Each line of data below must be printed exactly as written, with any pictures removed.
Top of Stored data
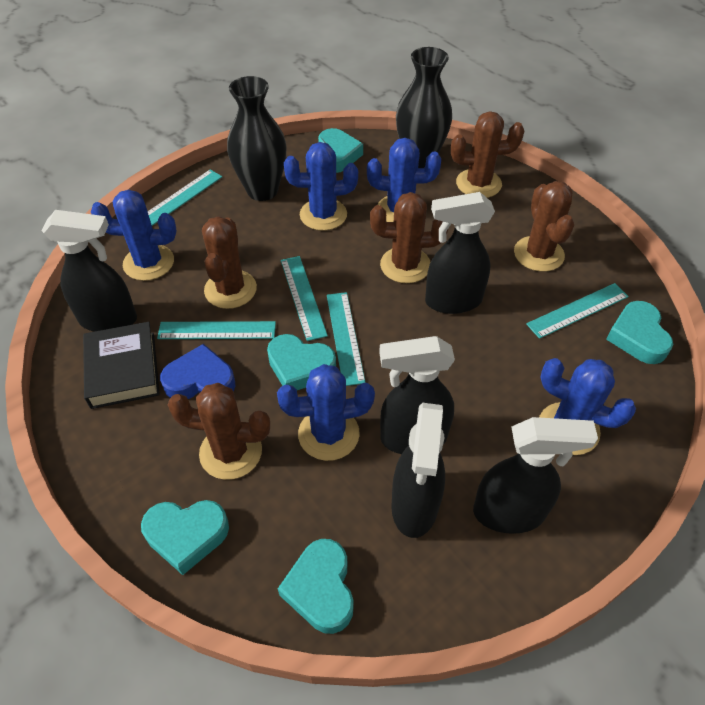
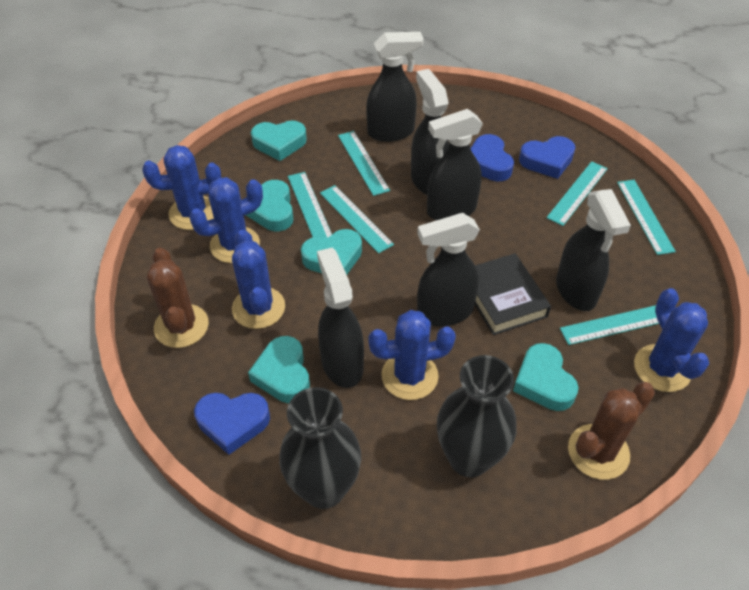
black spray bottle: 5 -> 6
blue heart: 1 -> 3
brown cactus: 5 -> 2
turquoise ruler: 5 -> 6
Bottom of Stored data
**Result of this exercise:**
black spray bottle: 5 -> 6
blue heart: 1 -> 3
brown cactus: 5 -> 2
turquoise ruler: 5 -> 6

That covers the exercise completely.